• [AIM OF THE EXERCISE] Retype the data that follows line by line, exactly, and leave its pictures out.

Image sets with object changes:
☆ ☆ ☆ ☆ ☆ ☆ ☆
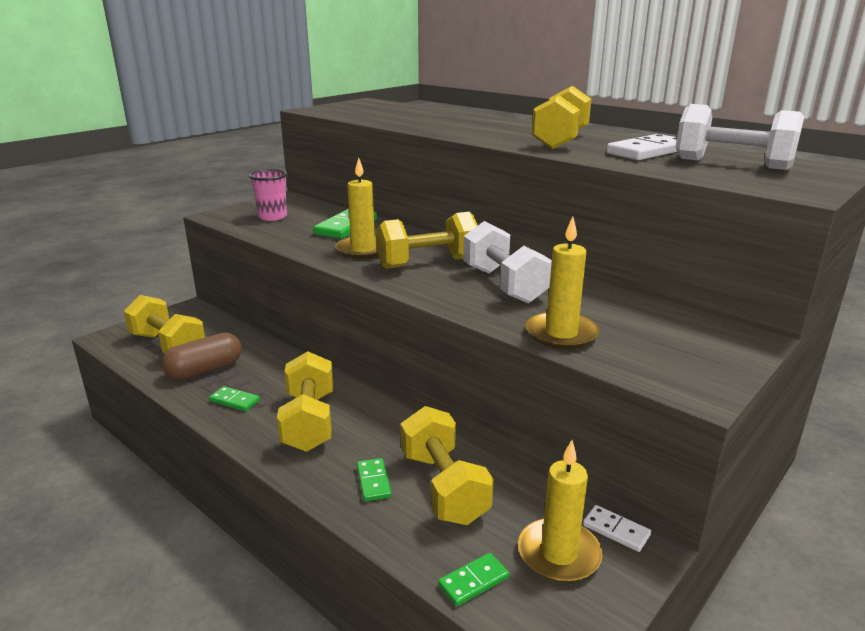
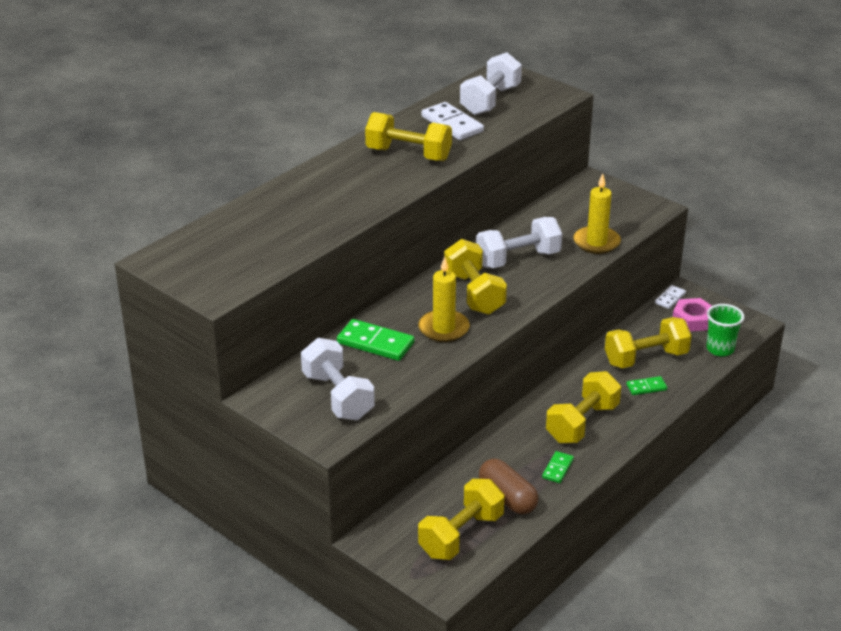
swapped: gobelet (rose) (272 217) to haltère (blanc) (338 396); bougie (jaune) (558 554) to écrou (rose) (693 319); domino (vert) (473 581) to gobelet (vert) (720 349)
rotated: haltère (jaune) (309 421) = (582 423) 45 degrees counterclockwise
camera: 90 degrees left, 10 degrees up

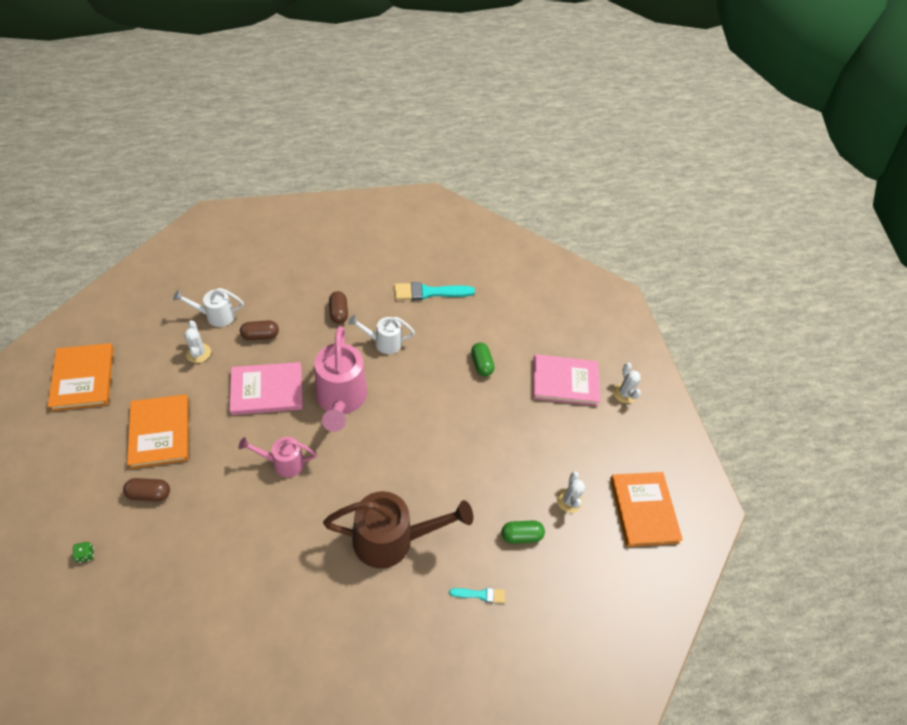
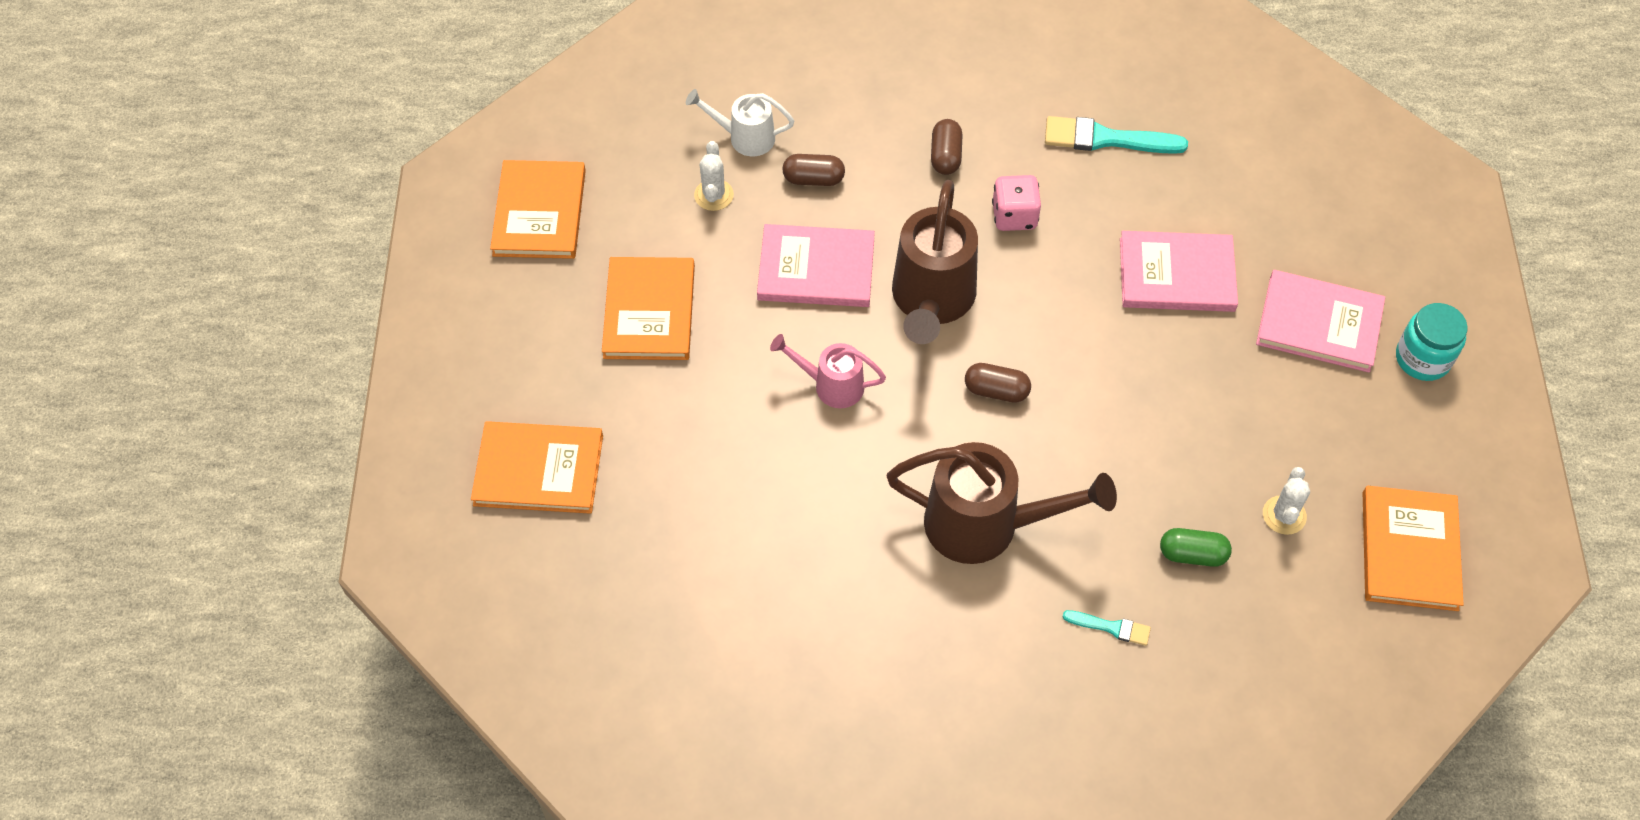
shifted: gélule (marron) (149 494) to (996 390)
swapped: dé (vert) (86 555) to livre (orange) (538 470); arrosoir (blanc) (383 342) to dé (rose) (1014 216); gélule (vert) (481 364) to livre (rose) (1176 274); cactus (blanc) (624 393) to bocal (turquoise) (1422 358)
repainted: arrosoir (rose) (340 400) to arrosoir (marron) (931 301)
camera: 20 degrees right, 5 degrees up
☆ ☆ ☆ ☆ ☆ ☆ ☆
• [RESPONSE FOR THIS EXERCISE]
swapped: gobelet (rose) (272 217) to haltère (blanc) (338 396); bougie (jaune) (558 554) to écrou (rose) (693 319); domino (vert) (473 581) to gobelet (vert) (720 349)
rotated: haltère (jaune) (309 421) = (582 423) 45 degrees counterclockwise
camera: 90 degrees left, 10 degrees up

shifted: gélule (marron) (149 494) to (996 390)
swapped: dé (vert) (86 555) to livre (orange) (538 470); arrosoir (blanc) (383 342) to dé (rose) (1014 216); gélule (vert) (481 364) to livre (rose) (1176 274); cactus (blanc) (624 393) to bocal (turquoise) (1422 358)
repainted: arrosoir (rose) (340 400) to arrosoir (marron) (931 301)
camera: 20 degrees right, 5 degrees up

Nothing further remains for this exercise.